* _WHAT IS EXPECTED_: Your task is to return the listing below word for word, without any of its images.

* _INPUT DATA_:
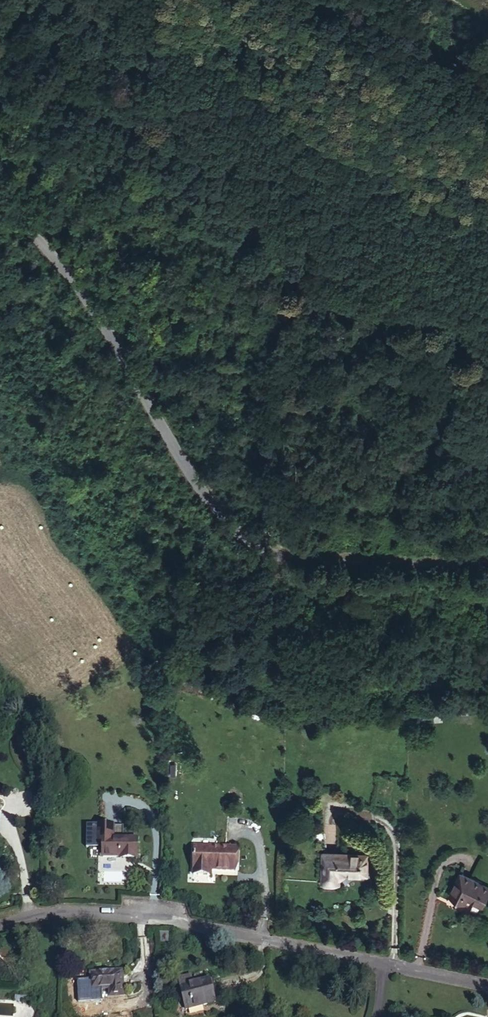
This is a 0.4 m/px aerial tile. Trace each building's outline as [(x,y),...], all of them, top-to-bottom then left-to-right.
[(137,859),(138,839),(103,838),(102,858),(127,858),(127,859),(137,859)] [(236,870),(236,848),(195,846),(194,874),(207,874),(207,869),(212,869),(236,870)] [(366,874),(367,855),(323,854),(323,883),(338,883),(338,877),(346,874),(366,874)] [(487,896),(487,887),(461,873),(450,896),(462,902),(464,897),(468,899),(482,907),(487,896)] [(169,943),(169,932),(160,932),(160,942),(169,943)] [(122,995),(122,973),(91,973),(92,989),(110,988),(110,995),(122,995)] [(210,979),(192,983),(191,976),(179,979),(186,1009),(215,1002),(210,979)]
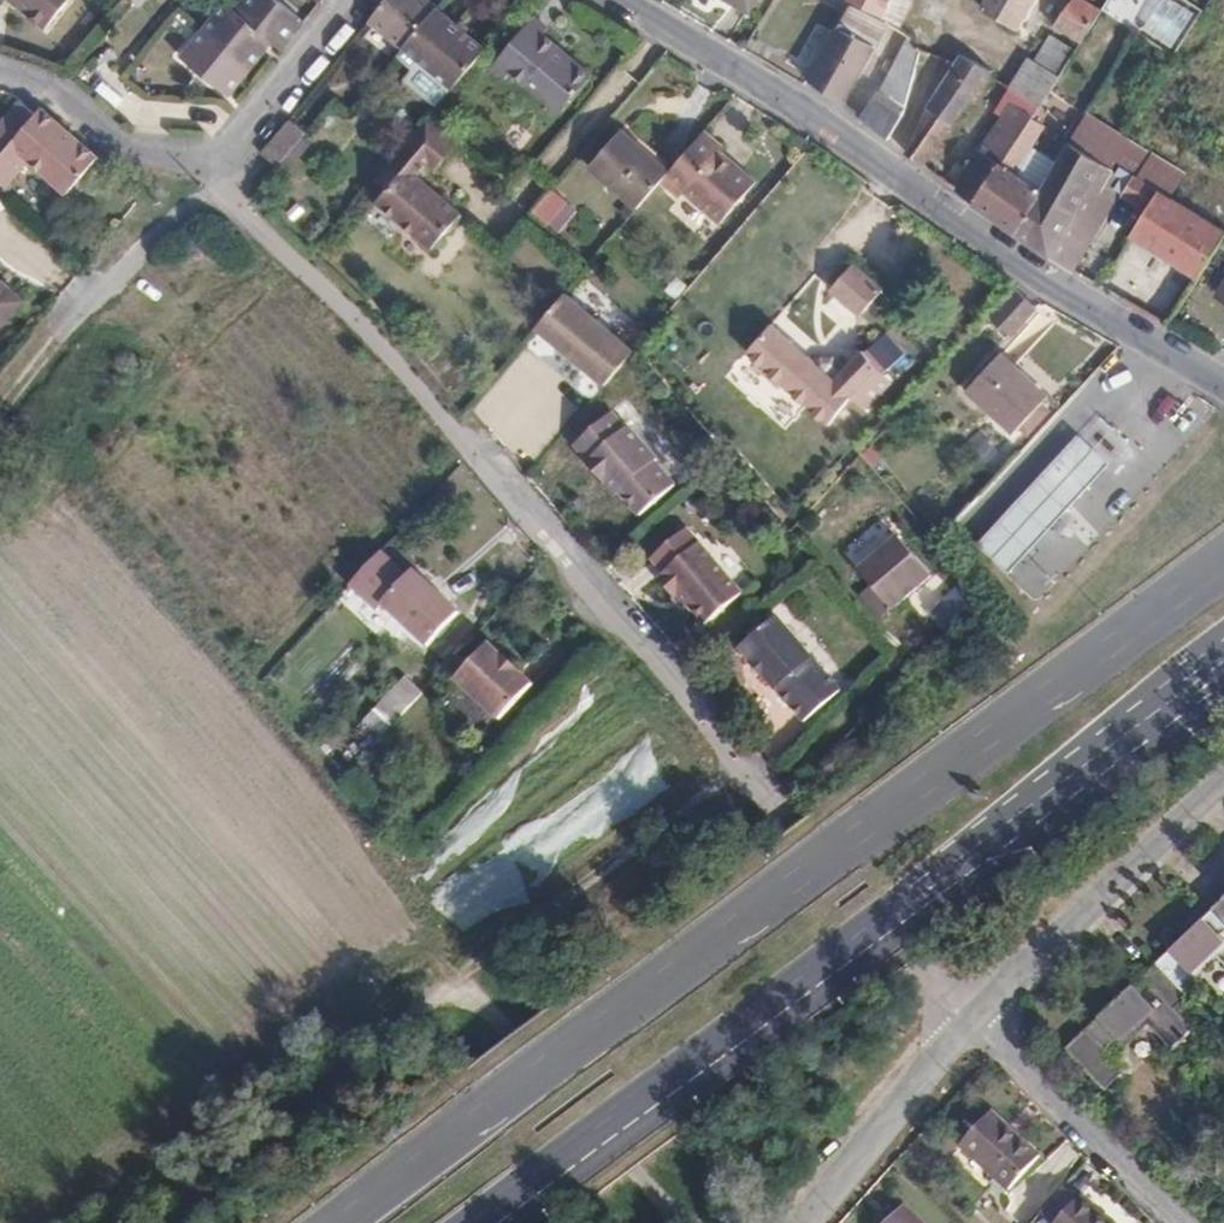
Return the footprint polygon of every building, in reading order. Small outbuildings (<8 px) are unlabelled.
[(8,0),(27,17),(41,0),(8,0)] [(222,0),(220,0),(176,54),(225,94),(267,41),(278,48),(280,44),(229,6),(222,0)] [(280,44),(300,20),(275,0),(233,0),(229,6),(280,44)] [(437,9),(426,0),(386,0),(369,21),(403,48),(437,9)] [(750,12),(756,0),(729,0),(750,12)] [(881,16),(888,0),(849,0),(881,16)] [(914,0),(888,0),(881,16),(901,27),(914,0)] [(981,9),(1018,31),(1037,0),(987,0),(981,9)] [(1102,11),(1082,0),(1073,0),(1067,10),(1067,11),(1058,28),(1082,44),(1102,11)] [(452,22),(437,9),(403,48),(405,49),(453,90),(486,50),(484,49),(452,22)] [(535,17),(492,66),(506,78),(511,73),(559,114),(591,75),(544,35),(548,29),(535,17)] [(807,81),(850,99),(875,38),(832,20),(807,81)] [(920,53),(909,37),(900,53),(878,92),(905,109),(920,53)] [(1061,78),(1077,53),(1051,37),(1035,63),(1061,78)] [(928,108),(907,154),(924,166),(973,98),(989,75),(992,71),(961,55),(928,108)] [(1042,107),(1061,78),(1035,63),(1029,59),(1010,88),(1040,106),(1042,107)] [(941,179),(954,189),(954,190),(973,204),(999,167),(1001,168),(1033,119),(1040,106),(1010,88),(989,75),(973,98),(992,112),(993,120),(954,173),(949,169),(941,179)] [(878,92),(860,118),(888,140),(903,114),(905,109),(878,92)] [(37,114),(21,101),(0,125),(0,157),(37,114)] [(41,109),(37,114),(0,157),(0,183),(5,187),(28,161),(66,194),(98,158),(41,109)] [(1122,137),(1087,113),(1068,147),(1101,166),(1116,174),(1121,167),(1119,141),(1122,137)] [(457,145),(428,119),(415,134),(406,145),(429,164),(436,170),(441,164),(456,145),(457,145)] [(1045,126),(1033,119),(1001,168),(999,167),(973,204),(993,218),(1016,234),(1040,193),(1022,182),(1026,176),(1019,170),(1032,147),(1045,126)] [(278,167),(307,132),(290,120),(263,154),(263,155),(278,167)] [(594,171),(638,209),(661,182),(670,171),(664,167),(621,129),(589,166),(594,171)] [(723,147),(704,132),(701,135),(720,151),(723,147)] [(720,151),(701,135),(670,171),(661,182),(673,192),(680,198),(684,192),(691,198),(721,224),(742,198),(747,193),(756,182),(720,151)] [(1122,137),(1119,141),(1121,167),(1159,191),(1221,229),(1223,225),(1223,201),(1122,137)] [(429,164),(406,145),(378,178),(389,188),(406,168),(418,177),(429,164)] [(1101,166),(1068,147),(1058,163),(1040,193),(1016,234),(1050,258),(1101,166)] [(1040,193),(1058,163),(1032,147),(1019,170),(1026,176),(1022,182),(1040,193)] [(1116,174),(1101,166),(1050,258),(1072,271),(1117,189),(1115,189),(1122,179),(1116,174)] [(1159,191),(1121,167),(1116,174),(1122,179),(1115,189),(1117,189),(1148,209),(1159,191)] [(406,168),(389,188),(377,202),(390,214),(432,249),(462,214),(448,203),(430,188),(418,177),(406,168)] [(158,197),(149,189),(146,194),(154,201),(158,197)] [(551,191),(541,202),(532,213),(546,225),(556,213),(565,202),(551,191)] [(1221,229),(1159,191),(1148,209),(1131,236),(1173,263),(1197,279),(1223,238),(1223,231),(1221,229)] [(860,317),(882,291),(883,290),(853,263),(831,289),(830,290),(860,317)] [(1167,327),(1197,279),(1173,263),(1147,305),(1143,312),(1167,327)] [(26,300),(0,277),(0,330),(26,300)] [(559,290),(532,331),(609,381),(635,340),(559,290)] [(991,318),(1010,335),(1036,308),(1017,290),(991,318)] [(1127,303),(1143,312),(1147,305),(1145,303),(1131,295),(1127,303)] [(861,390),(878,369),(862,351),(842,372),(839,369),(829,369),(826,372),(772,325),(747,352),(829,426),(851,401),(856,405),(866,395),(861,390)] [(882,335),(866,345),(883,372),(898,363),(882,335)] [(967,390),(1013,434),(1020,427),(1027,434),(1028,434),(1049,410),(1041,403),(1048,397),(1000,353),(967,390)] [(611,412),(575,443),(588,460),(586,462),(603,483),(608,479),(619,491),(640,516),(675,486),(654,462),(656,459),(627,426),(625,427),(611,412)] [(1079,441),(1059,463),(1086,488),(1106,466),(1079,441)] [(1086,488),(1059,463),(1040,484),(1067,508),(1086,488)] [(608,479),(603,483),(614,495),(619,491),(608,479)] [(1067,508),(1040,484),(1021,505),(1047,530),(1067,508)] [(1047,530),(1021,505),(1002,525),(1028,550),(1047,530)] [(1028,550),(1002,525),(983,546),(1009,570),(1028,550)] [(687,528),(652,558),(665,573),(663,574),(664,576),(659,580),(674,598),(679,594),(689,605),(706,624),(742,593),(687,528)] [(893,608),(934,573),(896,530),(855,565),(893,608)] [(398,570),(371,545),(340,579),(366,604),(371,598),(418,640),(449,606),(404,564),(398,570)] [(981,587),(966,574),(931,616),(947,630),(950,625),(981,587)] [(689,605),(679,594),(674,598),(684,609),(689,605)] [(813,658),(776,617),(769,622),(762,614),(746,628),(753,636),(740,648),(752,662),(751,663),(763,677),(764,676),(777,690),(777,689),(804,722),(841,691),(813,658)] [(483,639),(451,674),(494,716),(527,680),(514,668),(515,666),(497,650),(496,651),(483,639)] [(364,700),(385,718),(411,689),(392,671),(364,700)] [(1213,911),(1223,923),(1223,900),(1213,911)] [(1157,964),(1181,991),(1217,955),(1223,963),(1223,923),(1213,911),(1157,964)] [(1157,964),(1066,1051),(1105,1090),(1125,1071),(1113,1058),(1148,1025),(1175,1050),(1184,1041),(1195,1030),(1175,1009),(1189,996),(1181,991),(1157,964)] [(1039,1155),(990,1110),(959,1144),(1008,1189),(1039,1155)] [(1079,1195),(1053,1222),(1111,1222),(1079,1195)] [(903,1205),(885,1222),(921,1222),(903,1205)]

* _THE COMPLETED TASK_:
This is a 0.4 m/px aerial tile. Trace each building's outline as [(x,y),...], all of them, top-to-bottom then left-to-right.
[(137,859),(138,839),(103,838),(102,858),(127,858),(127,859),(137,859)] [(236,870),(236,848),(195,846),(194,874),(207,874),(207,869),(212,869),(236,870)] [(366,874),(367,855),(323,854),(323,883),(338,883),(338,877),(346,874),(366,874)] [(487,896),(487,887),(461,873),(450,896),(462,902),(464,897),(468,899),(482,907),(487,896)] [(169,943),(169,932),(160,932),(160,942),(169,943)] [(122,995),(122,973),(91,973),(92,989),(110,988),(110,995),(122,995)] [(210,979),(192,983),(191,976),(179,979),(186,1009),(215,1002),(210,979)]
Return the footprint polygon of every building, in reading order. Small outbuildings (<8 px) are unlabelled.
[(8,0),(27,17),(41,0),(8,0)] [(222,0),(220,0),(176,54),(225,94),(267,41),(278,48),(280,44),(229,6),(222,0)] [(280,44),(300,20),(275,0),(233,0),(229,6),(280,44)] [(437,9),(426,0),(386,0),(369,21),(403,48),(437,9)] [(750,12),(756,0),(729,0),(750,12)] [(881,16),(888,0),(849,0),(881,16)] [(914,0),(888,0),(881,16),(901,27),(914,0)] [(981,9),(1018,31),(1037,0),(987,0),(981,9)] [(1102,11),(1082,0),(1073,0),(1067,10),(1067,11),(1058,28),(1082,44),(1102,11)] [(452,22),(437,9),(403,48),(405,49),(453,90),(486,50),(484,49),(452,22)] [(535,17),(492,66),(506,78),(511,73),(559,114),(591,75),(544,35),(548,29),(535,17)] [(807,81),(850,99),(875,38),(832,20),(807,81)] [(920,53),(909,37),(900,53),(878,92),(905,109),(920,53)] [(1061,78),(1077,53),(1051,37),(1035,63),(1061,78)] [(928,108),(907,154),(924,166),(973,98),(989,75),(992,71),(961,55),(928,108)] [(1042,107),(1061,78),(1035,63),(1029,59),(1010,88),(1040,106),(1042,107)] [(941,179),(954,189),(954,190),(973,204),(999,167),(1001,168),(1033,119),(1040,106),(1010,88),(989,75),(973,98),(992,112),(993,120),(954,173),(949,169),(941,179)] [(878,92),(860,118),(888,140),(903,114),(905,109),(878,92)] [(37,114),(21,101),(0,125),(0,157),(37,114)] [(41,109),(37,114),(0,157),(0,183),(5,187),(28,161),(66,194),(98,158),(41,109)] [(1122,137),(1087,113),(1068,147),(1101,166),(1116,174),(1121,167),(1119,141),(1122,137)] [(457,145),(428,119),(415,134),(406,145),(429,164),(436,170),(441,164),(456,145),(457,145)] [(1045,126),(1033,119),(1001,168),(999,167),(973,204),(993,218),(1016,234),(1040,193),(1022,182),(1026,176),(1019,170),(1032,147),(1045,126)] [(278,167),(307,132),(290,120),(263,154),(263,155),(278,167)] [(594,171),(638,209),(661,182),(670,171),(664,167),(621,129),(589,166),(594,171)] [(723,147),(704,132),(701,135),(720,151),(723,147)] [(720,151),(701,135),(670,171),(661,182),(673,192),(680,198),(684,192),(691,198),(721,224),(742,198),(747,193),(756,182),(720,151)] [(1122,137),(1119,141),(1121,167),(1159,191),(1221,229),(1223,225),(1223,201),(1122,137)] [(429,164),(406,145),(378,178),(389,188),(406,168),(418,177),(429,164)] [(1101,166),(1068,147),(1058,163),(1040,193),(1016,234),(1050,258),(1101,166)] [(1040,193),(1058,163),(1032,147),(1019,170),(1026,176),(1022,182),(1040,193)] [(1116,174),(1101,166),(1050,258),(1072,271),(1117,189),(1115,189),(1122,179),(1116,174)] [(1159,191),(1121,167),(1116,174),(1122,179),(1115,189),(1117,189),(1148,209),(1159,191)] [(406,168),(389,188),(377,202),(390,214),(432,249),(462,214),(448,203),(430,188),(418,177),(406,168)] [(158,197),(149,189),(146,194),(154,201),(158,197)] [(551,191),(541,202),(532,213),(546,225),(556,213),(565,202),(551,191)] [(1221,229),(1159,191),(1148,209),(1131,236),(1173,263),(1197,279),(1223,238),(1223,231),(1221,229)] [(860,317),(882,291),(883,290),(853,263),(831,289),(830,290),(860,317)] [(1167,327),(1197,279),(1173,263),(1147,305),(1143,312),(1167,327)] [(26,300),(0,277),(0,330),(26,300)] [(559,290),(532,331),(609,381),(635,340),(559,290)] [(991,318),(1010,335),(1036,308),(1017,290),(991,318)] [(1127,303),(1143,312),(1147,305),(1145,303),(1131,295),(1127,303)] [(861,390),(878,369),(862,351),(842,372),(839,369),(829,369),(826,372),(772,325),(747,352),(829,426),(851,401),(856,405),(866,395),(861,390)] [(882,335),(866,345),(883,372),(898,363),(882,335)] [(967,390),(1013,434),(1020,427),(1027,434),(1028,434),(1049,410),(1041,403),(1048,397),(1000,353),(967,390)] [(611,412),(575,443),(588,460),(586,462),(603,483),(608,479),(619,491),(640,516),(675,486),(654,462),(656,459),(627,426),(625,427),(611,412)] [(1079,441),(1059,463),(1086,488),(1106,466),(1079,441)] [(1086,488),(1059,463),(1040,484),(1067,508),(1086,488)] [(608,479),(603,483),(614,495),(619,491),(608,479)] [(1067,508),(1040,484),(1021,505),(1047,530),(1067,508)] [(1047,530),(1021,505),(1002,525),(1028,550),(1047,530)] [(1028,550),(1002,525),(983,546),(1009,570),(1028,550)] [(687,528),(652,558),(665,573),(663,574),(664,576),(659,580),(674,598),(679,594),(689,605),(706,624),(742,593),(687,528)] [(893,608),(934,573),(896,530),(855,565),(893,608)] [(398,570),(371,545),(340,579),(366,604),(371,598),(418,640),(449,606),(404,564),(398,570)] [(981,587),(966,574),(931,616),(947,630),(950,625),(981,587)] [(689,605),(679,594),(674,598),(684,609),(689,605)] [(813,658),(776,617),(769,622),(762,614),(746,628),(753,636),(740,648),(752,662),(751,663),(763,677),(764,676),(777,690),(777,689),(804,722),(841,691),(813,658)] [(483,639),(451,674),(494,716),(527,680),(514,668),(515,666),(497,650),(496,651),(483,639)] [(364,700),(385,718),(411,689),(392,671),(364,700)] [(1213,911),(1223,923),(1223,900),(1213,911)] [(1157,964),(1181,991),(1217,955),(1223,963),(1223,923),(1213,911),(1157,964)] [(1157,964),(1066,1051),(1105,1090),(1125,1071),(1113,1058),(1148,1025),(1175,1050),(1184,1041),(1195,1030),(1175,1009),(1189,996),(1181,991),(1157,964)] [(1039,1155),(990,1110),(959,1144),(1008,1189),(1039,1155)] [(1079,1195),(1053,1222),(1111,1222),(1079,1195)] [(903,1205),(885,1222),(921,1222),(903,1205)]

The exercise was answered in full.